╭──
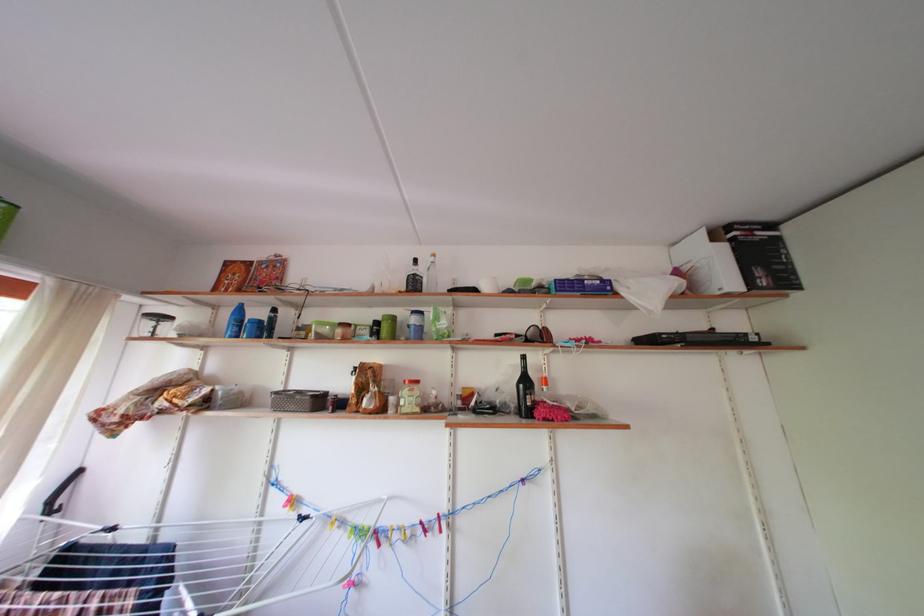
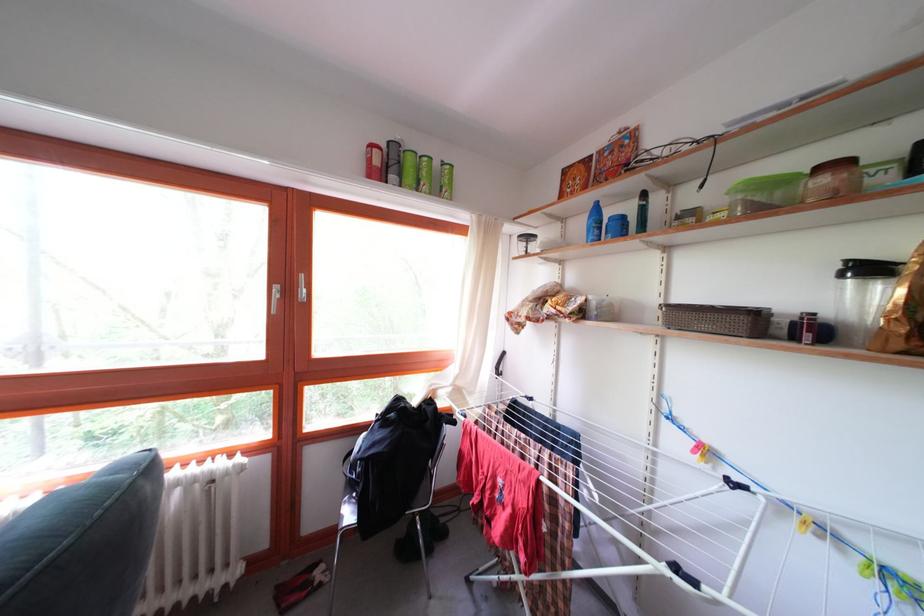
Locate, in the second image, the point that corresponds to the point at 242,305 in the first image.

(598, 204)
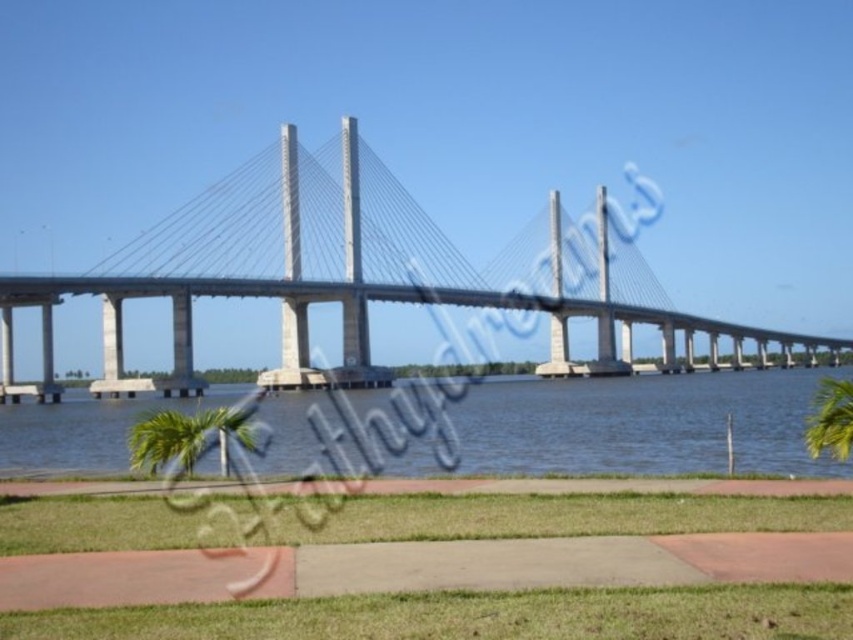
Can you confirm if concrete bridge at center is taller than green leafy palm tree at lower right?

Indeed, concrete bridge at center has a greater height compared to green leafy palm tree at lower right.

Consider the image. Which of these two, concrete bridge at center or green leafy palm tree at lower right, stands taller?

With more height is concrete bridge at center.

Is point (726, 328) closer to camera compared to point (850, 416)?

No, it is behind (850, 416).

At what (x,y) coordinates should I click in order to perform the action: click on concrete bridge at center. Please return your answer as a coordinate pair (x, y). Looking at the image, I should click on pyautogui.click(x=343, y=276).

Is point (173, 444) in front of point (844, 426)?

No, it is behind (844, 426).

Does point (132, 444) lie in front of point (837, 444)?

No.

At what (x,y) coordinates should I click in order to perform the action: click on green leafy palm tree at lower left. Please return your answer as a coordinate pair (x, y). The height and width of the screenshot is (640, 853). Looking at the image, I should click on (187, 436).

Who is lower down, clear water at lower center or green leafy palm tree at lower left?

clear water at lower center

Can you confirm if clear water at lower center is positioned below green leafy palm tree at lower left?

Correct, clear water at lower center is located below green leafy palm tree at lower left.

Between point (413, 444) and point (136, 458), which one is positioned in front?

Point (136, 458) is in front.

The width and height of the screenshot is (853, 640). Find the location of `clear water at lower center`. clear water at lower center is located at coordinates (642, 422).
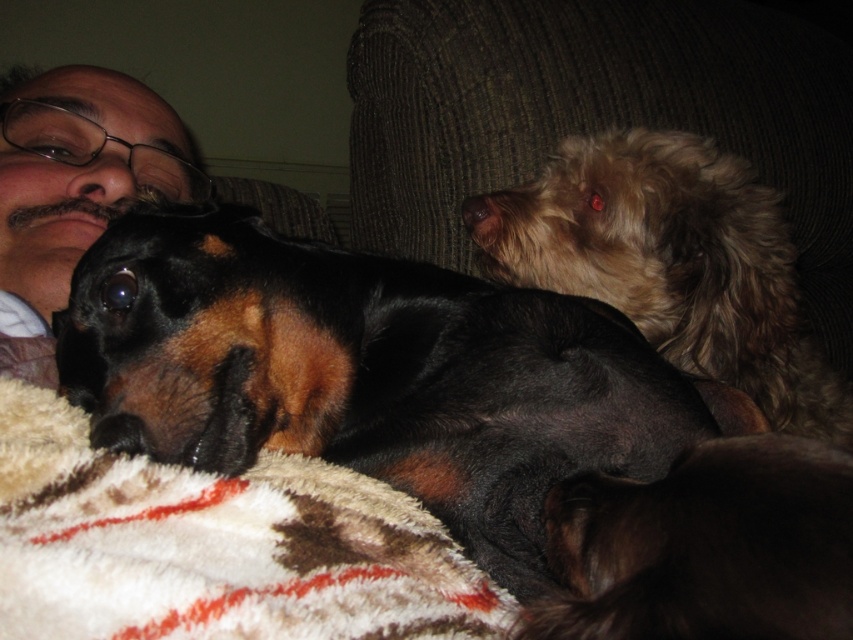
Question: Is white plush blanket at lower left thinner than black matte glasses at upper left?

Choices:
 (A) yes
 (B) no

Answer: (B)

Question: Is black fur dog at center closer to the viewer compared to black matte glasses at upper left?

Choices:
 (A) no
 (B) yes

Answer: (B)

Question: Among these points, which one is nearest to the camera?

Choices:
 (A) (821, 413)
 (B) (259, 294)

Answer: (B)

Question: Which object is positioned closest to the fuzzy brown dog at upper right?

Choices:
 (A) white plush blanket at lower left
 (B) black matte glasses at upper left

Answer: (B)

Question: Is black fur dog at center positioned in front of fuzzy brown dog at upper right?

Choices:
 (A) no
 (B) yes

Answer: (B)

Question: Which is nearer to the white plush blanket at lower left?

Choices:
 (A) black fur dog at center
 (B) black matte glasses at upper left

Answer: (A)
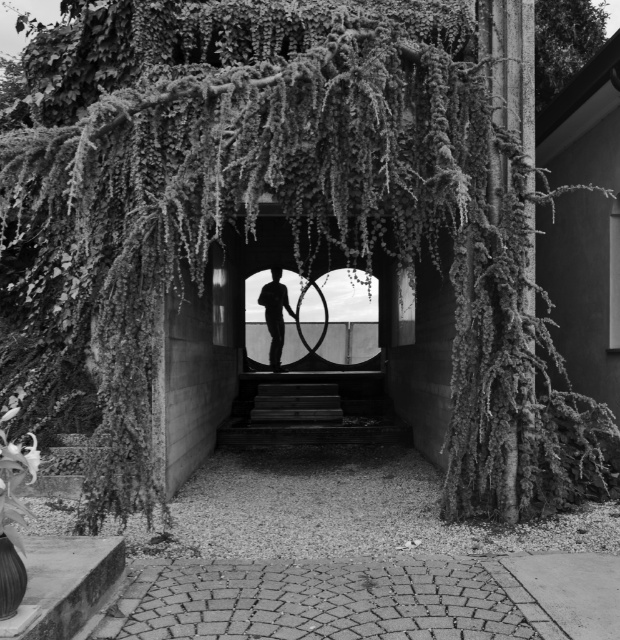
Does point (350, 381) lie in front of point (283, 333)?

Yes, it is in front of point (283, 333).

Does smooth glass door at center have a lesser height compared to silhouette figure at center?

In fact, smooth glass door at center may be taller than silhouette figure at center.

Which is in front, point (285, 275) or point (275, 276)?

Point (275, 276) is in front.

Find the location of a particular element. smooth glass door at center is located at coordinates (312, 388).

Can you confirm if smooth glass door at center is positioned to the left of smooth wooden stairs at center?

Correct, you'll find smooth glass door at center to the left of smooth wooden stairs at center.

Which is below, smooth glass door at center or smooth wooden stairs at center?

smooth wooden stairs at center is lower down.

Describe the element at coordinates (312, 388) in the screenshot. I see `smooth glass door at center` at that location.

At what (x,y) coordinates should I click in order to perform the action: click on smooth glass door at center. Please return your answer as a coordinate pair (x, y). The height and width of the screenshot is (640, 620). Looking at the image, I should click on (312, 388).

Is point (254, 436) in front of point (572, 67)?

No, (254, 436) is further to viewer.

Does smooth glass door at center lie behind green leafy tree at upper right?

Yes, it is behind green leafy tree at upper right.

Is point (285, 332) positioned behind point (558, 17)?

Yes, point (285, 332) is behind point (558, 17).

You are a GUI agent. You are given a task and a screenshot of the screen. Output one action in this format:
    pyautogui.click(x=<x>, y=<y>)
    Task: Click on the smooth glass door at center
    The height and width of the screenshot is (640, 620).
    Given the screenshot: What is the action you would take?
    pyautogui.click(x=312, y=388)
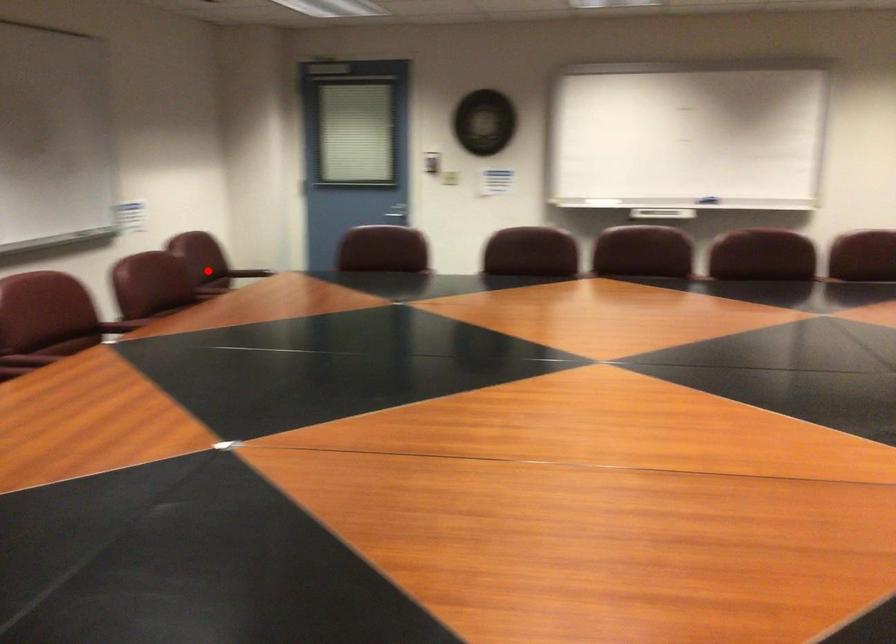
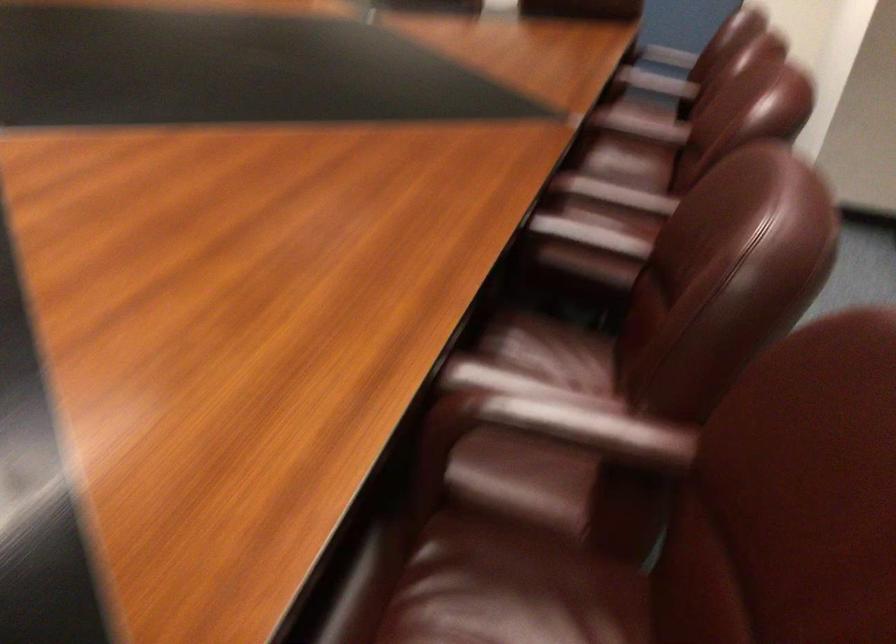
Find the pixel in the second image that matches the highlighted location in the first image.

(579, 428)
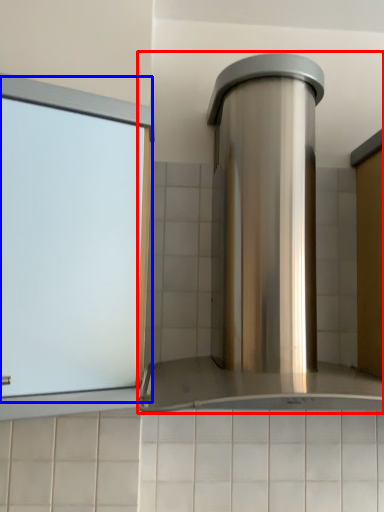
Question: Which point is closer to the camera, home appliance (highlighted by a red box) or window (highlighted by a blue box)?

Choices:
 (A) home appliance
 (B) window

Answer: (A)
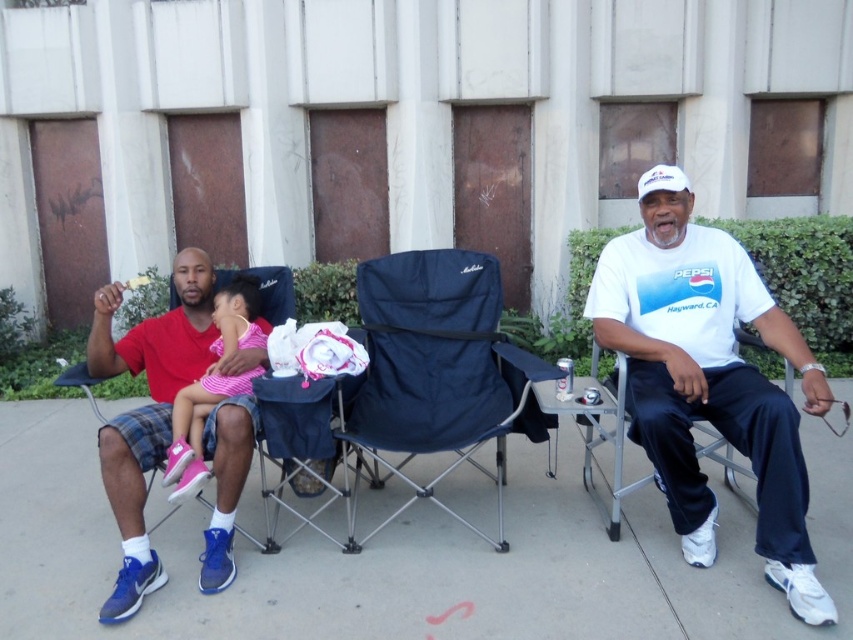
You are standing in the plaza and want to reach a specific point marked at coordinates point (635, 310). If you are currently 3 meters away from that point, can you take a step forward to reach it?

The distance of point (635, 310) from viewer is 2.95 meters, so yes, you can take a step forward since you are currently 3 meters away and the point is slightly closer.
╰──
Copy out every one of the records with each "concrete bridge" swapped for "stone bridge" and everything else unchanged. Leave the pictures out.

Locate, in the second image, the point that corresponds to the point at 242,305 in the first image.

(598, 204)
Can you confirm if stone bridge at center is taller than green leafy palm tree at lower right?

Indeed, stone bridge at center has a greater height compared to green leafy palm tree at lower right.

Consider the image. Which of these two, stone bridge at center or green leafy palm tree at lower right, stands taller?

With more height is stone bridge at center.

Is point (726, 328) closer to camera compared to point (850, 416)?

No, it is behind (850, 416).

At what (x,y) coordinates should I click in order to perform the action: click on stone bridge at center. Please return your answer as a coordinate pair (x, y). Looking at the image, I should click on pyautogui.click(x=343, y=276).

Is point (173, 444) in front of point (844, 426)?

No, it is behind (844, 426).

Does point (132, 444) lie in front of point (837, 444)?

No.

At what (x,y) coordinates should I click in order to perform the action: click on green leafy palm tree at lower left. Please return your answer as a coordinate pair (x, y). The height and width of the screenshot is (640, 853). Looking at the image, I should click on (187, 436).

Who is lower down, clear water at lower center or green leafy palm tree at lower left?

clear water at lower center

Can you confirm if clear water at lower center is positioned below green leafy palm tree at lower left?

Correct, clear water at lower center is located below green leafy palm tree at lower left.

Between point (413, 444) and point (136, 458), which one is positioned in front?

Point (136, 458) is in front.

The width and height of the screenshot is (853, 640). Find the location of `clear water at lower center`. clear water at lower center is located at coordinates (642, 422).
Question: Is white plush blanket at lower left thinner than black matte glasses at upper left?

Choices:
 (A) yes
 (B) no

Answer: (B)

Question: Is black fur dog at center closer to the viewer compared to black matte glasses at upper left?

Choices:
 (A) no
 (B) yes

Answer: (B)

Question: Among these points, which one is nearest to the camera?

Choices:
 (A) (821, 413)
 (B) (259, 294)

Answer: (B)

Question: Which object is positioned closest to the fuzzy brown dog at upper right?

Choices:
 (A) white plush blanket at lower left
 (B) black matte glasses at upper left

Answer: (B)

Question: Is black fur dog at center positioned in front of fuzzy brown dog at upper right?

Choices:
 (A) no
 (B) yes

Answer: (B)

Question: Which is nearer to the white plush blanket at lower left?

Choices:
 (A) black fur dog at center
 (B) black matte glasses at upper left

Answer: (A)
Does point (350, 381) lie in front of point (283, 333)?

Yes, it is in front of point (283, 333).

Does smooth glass door at center have a lesser height compared to silhouette figure at center?

In fact, smooth glass door at center may be taller than silhouette figure at center.

Which is in front, point (285, 275) or point (275, 276)?

Point (275, 276) is in front.

Find the location of a particular element. smooth glass door at center is located at coordinates (312, 388).

Can you confirm if smooth glass door at center is positioned to the left of smooth wooden stairs at center?

Correct, you'll find smooth glass door at center to the left of smooth wooden stairs at center.

Which is below, smooth glass door at center or smooth wooden stairs at center?

smooth wooden stairs at center is lower down.

Describe the element at coordinates (312, 388) in the screenshot. I see `smooth glass door at center` at that location.

At what (x,y) coordinates should I click in order to perform the action: click on smooth glass door at center. Please return your answer as a coordinate pair (x, y). The height and width of the screenshot is (640, 620). Looking at the image, I should click on (312, 388).

Is point (254, 436) in front of point (572, 67)?

No, (254, 436) is further to viewer.

Does smooth glass door at center lie behind green leafy tree at upper right?

Yes, it is behind green leafy tree at upper right.

Is point (285, 332) positioned behind point (558, 17)?

Yes, point (285, 332) is behind point (558, 17).

You are a GUI agent. You are given a task and a screenshot of the screen. Output one action in this format:
    pyautogui.click(x=<x>, y=<y>)
    Task: Click on the smooth glass door at center
    The height and width of the screenshot is (640, 620).
    Given the screenshot: What is the action you would take?
    pyautogui.click(x=312, y=388)
Find the pixel in the second image that matches the highlighted location in the first image.

(579, 428)
Question: Which point is closer to the camera, home appliance (highlighted by a red box) or window (highlighted by a blue box)?

Choices:
 (A) home appliance
 (B) window

Answer: (A)
You are standing in the plaza and want to reach a specific point marked at coordinates point (635, 310). If you are currently 3 meters away from that point, can you take a step forward to reach it?

The distance of point (635, 310) from viewer is 2.95 meters, so yes, you can take a step forward since you are currently 3 meters away and the point is slightly closer.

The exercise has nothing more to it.